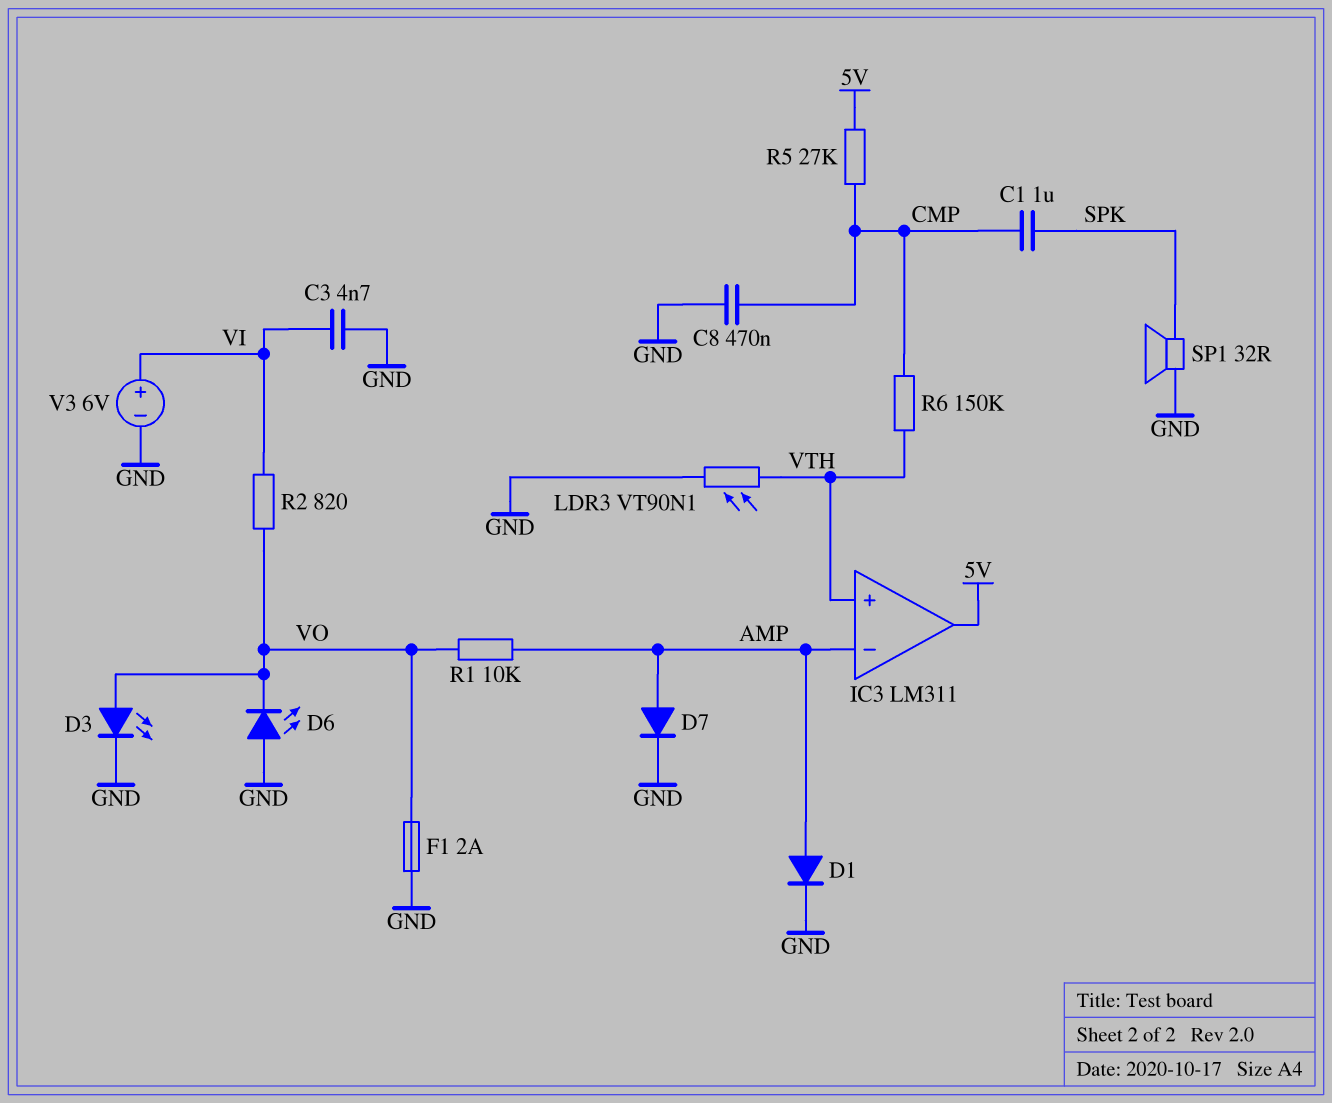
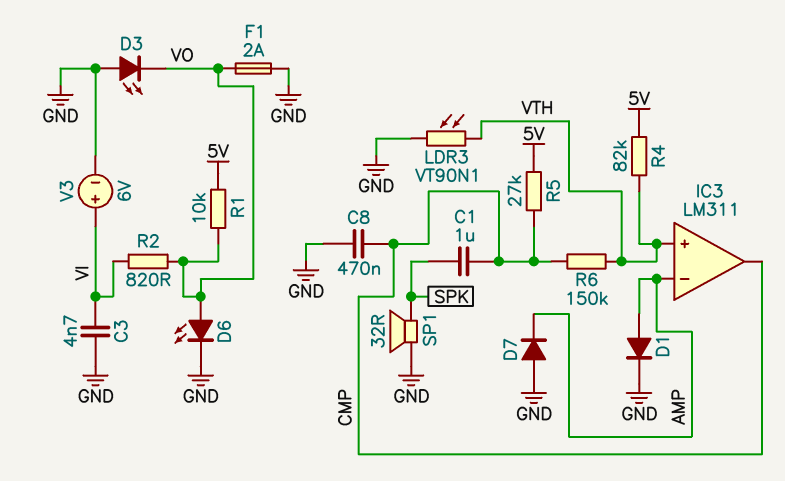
D3: LED (A VO, K GND) -> LED (A GND, K VO)
D6: LED (A GND, K VO) -> LED (A VO, K GND)
D7: diode (A AMP, K GND) -> diode (A GND, K AMP)
IC3 pin out: 5V -> CMP
R1: 10k (AMP, VO) -> 10k (5V, VO)
R4: none -> 82k (5V, VTH)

++++++

From the first line to the last, set down the records exactly, leaving out images.

D3: LED (A VO, K GND) -> LED (A GND, K VO)
D6: LED (A GND, K VO) -> LED (A VO, K GND)
D7: diode (A AMP, K GND) -> diode (A GND, K AMP)
IC3 pin out: 5V -> CMP
R1: 10k (AMP, VO) -> 10k (5V, VO)
R4: none -> 82k (5V, VTH)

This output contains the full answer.